(Object correspondence data)
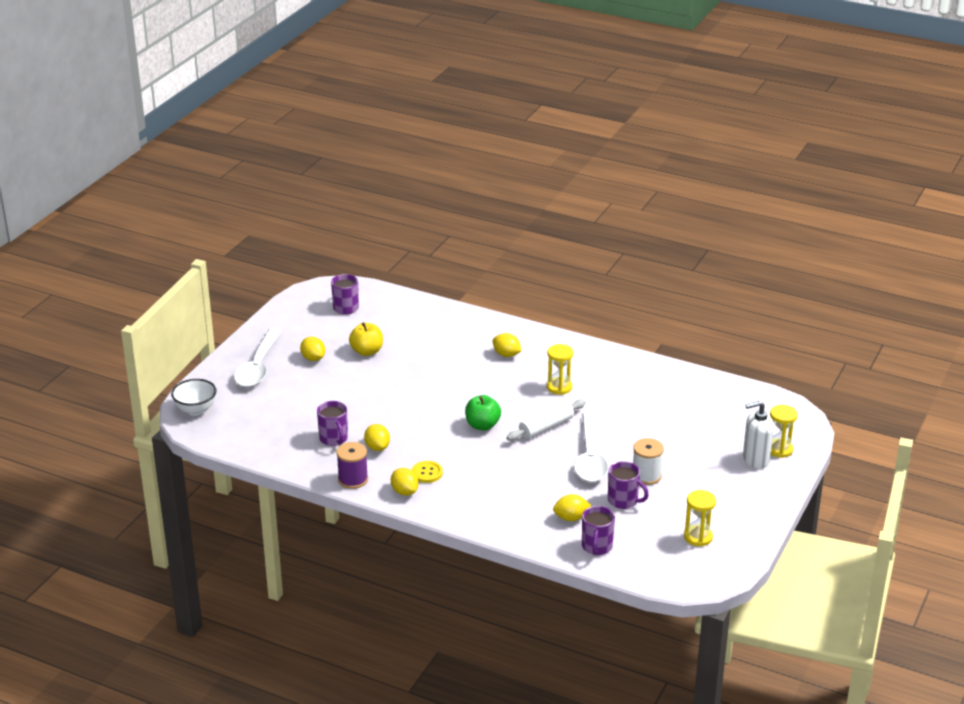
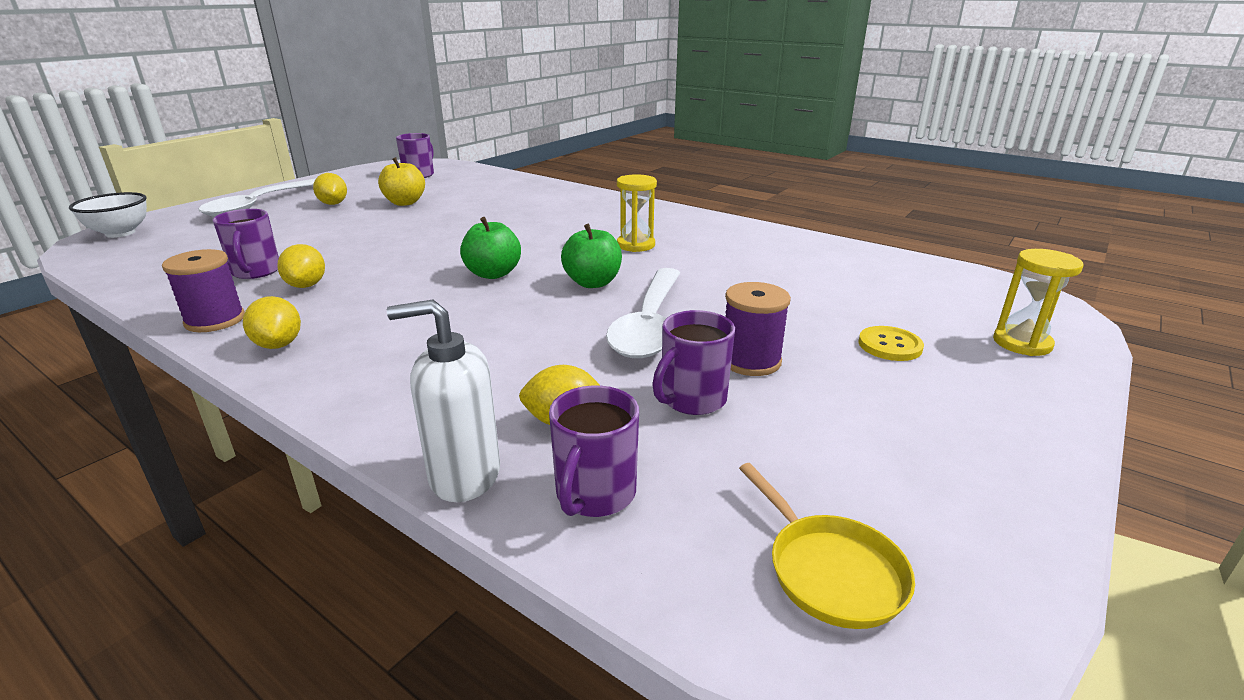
camera: 10 degrees right, 5 degrees down
(427, 473) = (347, 322): yellow button -> yellow button (889, 345)
(506, 354) = (579, 214): yellow lemon -> none
(546, 427) = (592, 283): white rolling pin -> green apple
(623, 501) = (692, 399): purple mug -> purple mug turned 90 degrees clockwise
(646, 476) = (750, 361): white spool -> purple spool
(684, 562) = (829, 570): none -> yellow pan
(698, 537) = (866, 499): yellow hourglass -> none
(755, 459) = (977, 354): white soap dispenser -> white soap dispenser (464, 475)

**PROBLEM TO WORK ON**
The answer must be the line containing "(684, 562) = (829, 570): none -> yellow pan" and every line after it to the end of the data, exactly as written.

**YOUR SOLUTION**
(684, 562) = (829, 570): none -> yellow pan
(698, 537) = (866, 499): yellow hourglass -> none
(755, 459) = (977, 354): white soap dispenser -> white soap dispenser (464, 475)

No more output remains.